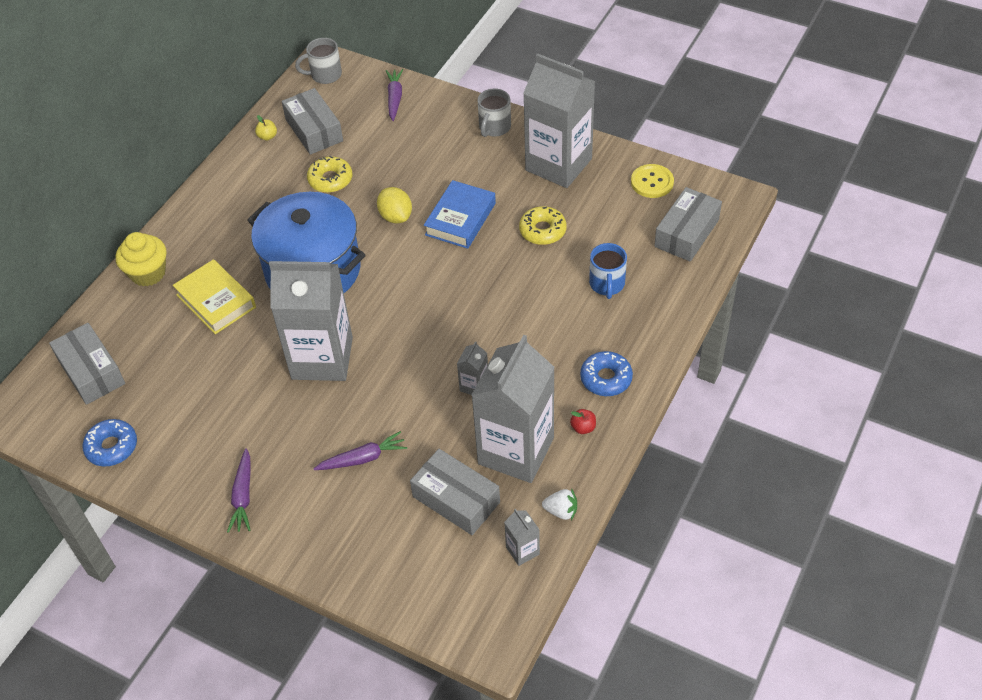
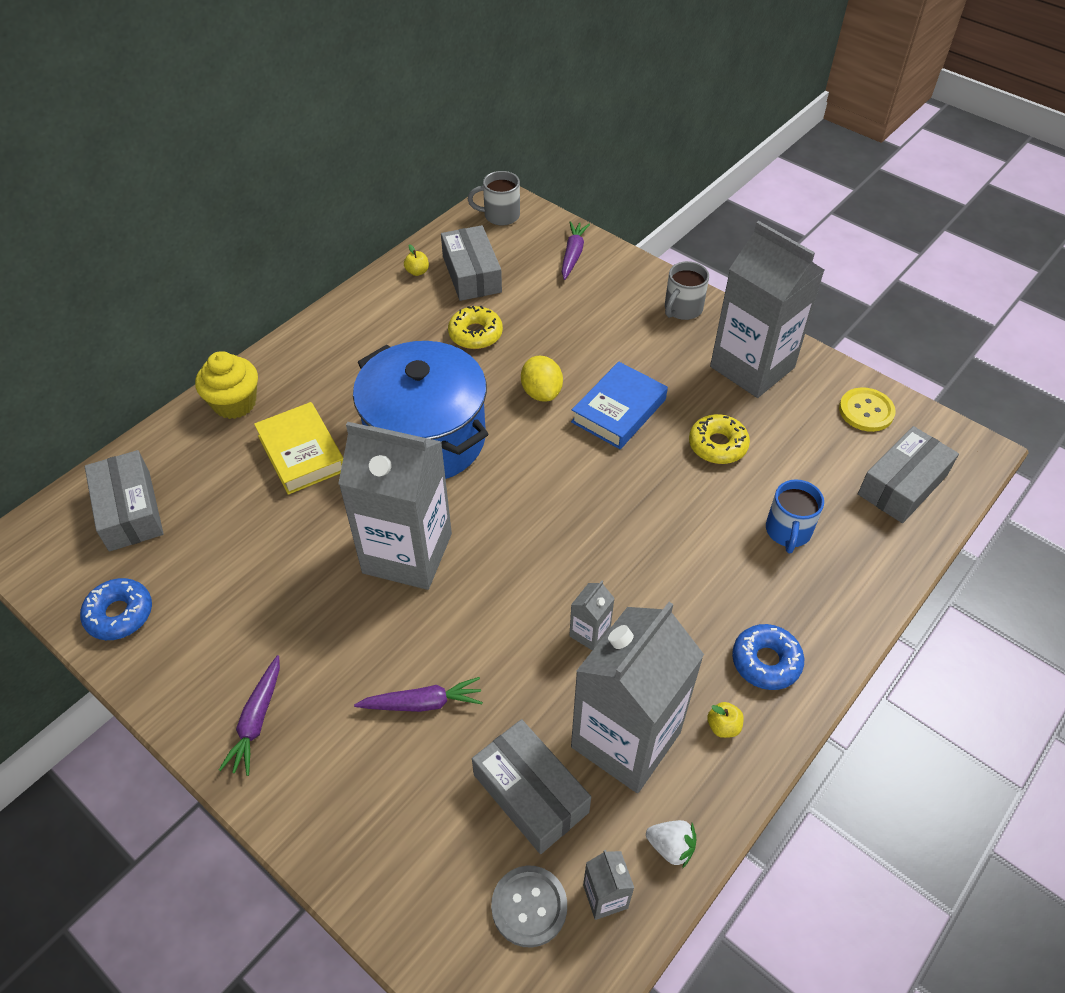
camera: 10 degrees right, 0 degrees up
red apple [570,409,596,434] -> yellow apple [707,702,744,738]
none -> grey button [491,866,567,948]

·····

● Activity
Each line above is to be copied exactly, and the pictures are to be dropped.

● Output for this exercise
camera: 10 degrees right, 0 degrees up
red apple [570,409,596,434] -> yellow apple [707,702,744,738]
none -> grey button [491,866,567,948]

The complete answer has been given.